[Image sets with object changes]
____________

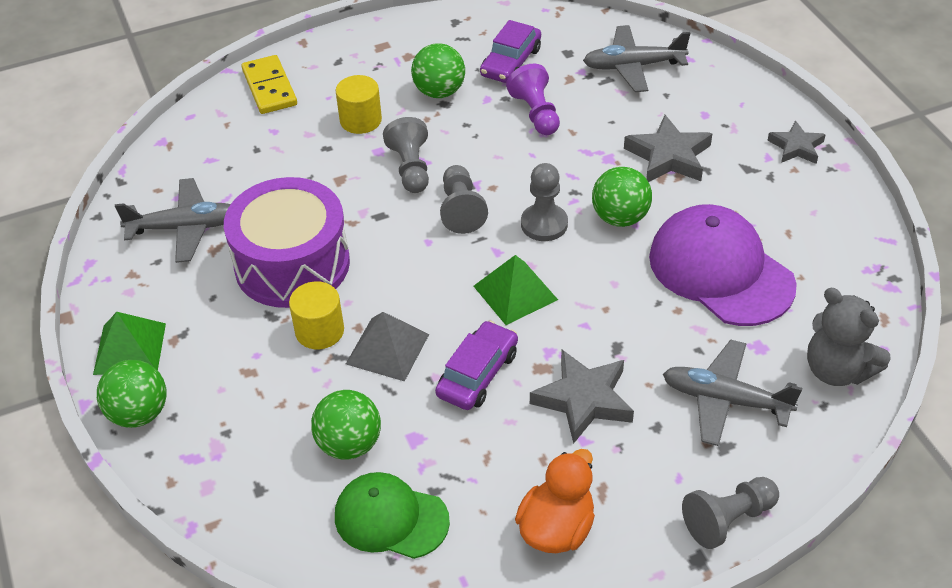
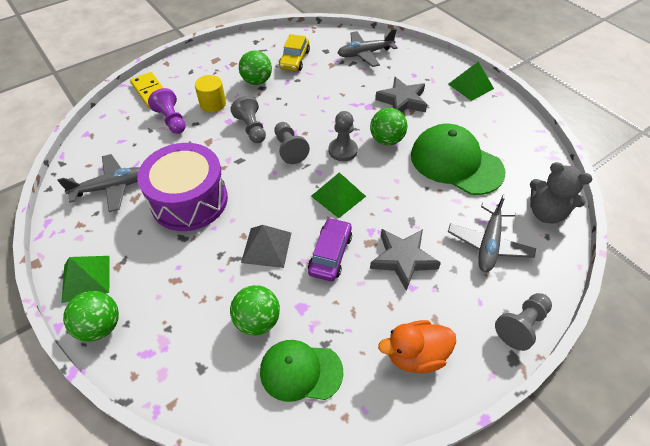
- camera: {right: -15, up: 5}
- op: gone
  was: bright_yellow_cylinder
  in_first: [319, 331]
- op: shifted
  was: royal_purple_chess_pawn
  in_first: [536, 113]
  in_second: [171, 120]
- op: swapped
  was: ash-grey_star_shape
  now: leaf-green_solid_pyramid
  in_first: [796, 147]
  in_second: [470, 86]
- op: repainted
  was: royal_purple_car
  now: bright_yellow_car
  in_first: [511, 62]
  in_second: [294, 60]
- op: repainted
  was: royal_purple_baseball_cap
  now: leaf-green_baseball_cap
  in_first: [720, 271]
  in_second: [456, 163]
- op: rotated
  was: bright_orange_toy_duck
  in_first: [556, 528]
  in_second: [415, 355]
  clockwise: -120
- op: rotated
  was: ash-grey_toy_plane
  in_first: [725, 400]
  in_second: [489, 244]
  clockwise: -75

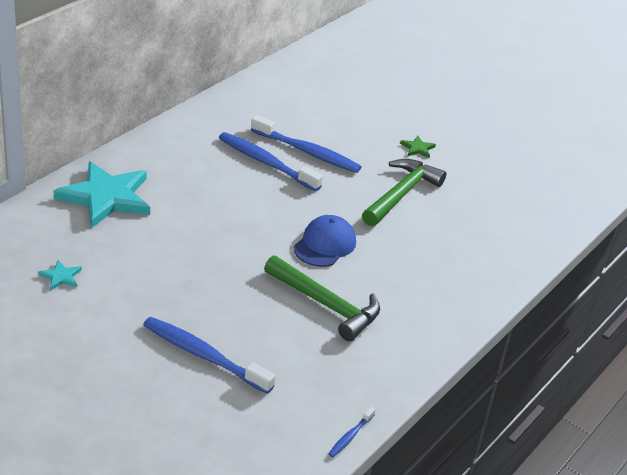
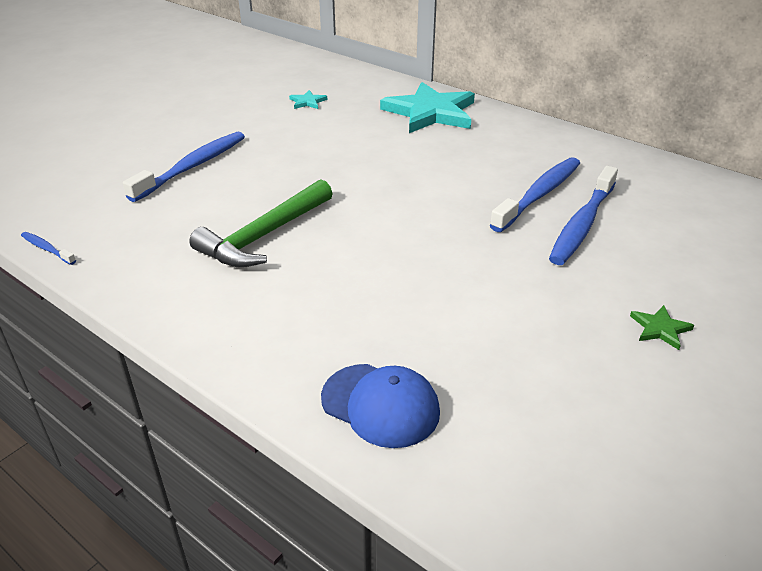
- camera: {right: 95, up: 0}
- op: gone
  was: leaf-green_carpenter's_hammer
  in_first: [401, 194]
- op: shifted
  was: blue_baseball_cap
  in_first: [324, 245]
  in_second: [380, 405]

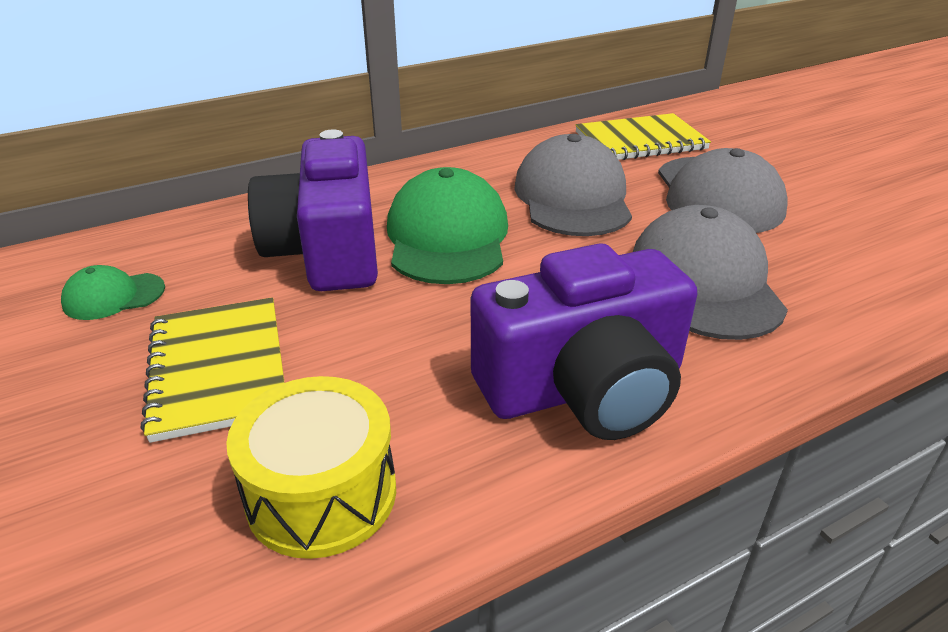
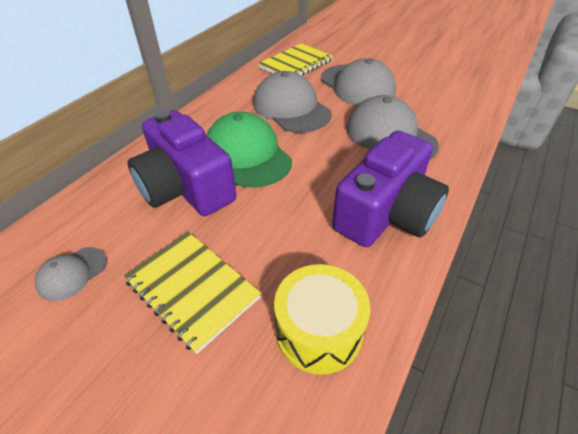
- camera: {right: -30, up: 10}
- op: repainted
  was: leaf-green_baseball_cap
  now: ash-grey_baseball_cap
  in_first: [114, 296]
  in_second: [72, 273]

____________

:: Directions ::
Print the records exactly, every one. Leave out the pictures.

:: Completed task ::
- camera: {right: -15, up: 5}
- op: gone
  was: bright_yellow_cylinder
  in_first: [319, 331]
- op: shifted
  was: royal_purple_chess_pawn
  in_first: [536, 113]
  in_second: [171, 120]
- op: swapped
  was: ash-grey_star_shape
  now: leaf-green_solid_pyramid
  in_first: [796, 147]
  in_second: [470, 86]
- op: repainted
  was: royal_purple_car
  now: bright_yellow_car
  in_first: [511, 62]
  in_second: [294, 60]
- op: repainted
  was: royal_purple_baseball_cap
  now: leaf-green_baseball_cap
  in_first: [720, 271]
  in_second: [456, 163]
- op: rotated
  was: bright_orange_toy_duck
  in_first: [556, 528]
  in_second: [415, 355]
  clockwise: -120
- op: rotated
  was: ash-grey_toy_plane
  in_first: [725, 400]
  in_second: [489, 244]
  clockwise: -75

- camera: {right: 95, up: 0}
- op: gone
  was: leaf-green_carpenter's_hammer
  in_first: [401, 194]
- op: shifted
  was: blue_baseball_cap
  in_first: [324, 245]
  in_second: [380, 405]

- camera: {right: -30, up: 10}
- op: repainted
  was: leaf-green_baseball_cap
  now: ash-grey_baseball_cap
  in_first: [114, 296]
  in_second: [72, 273]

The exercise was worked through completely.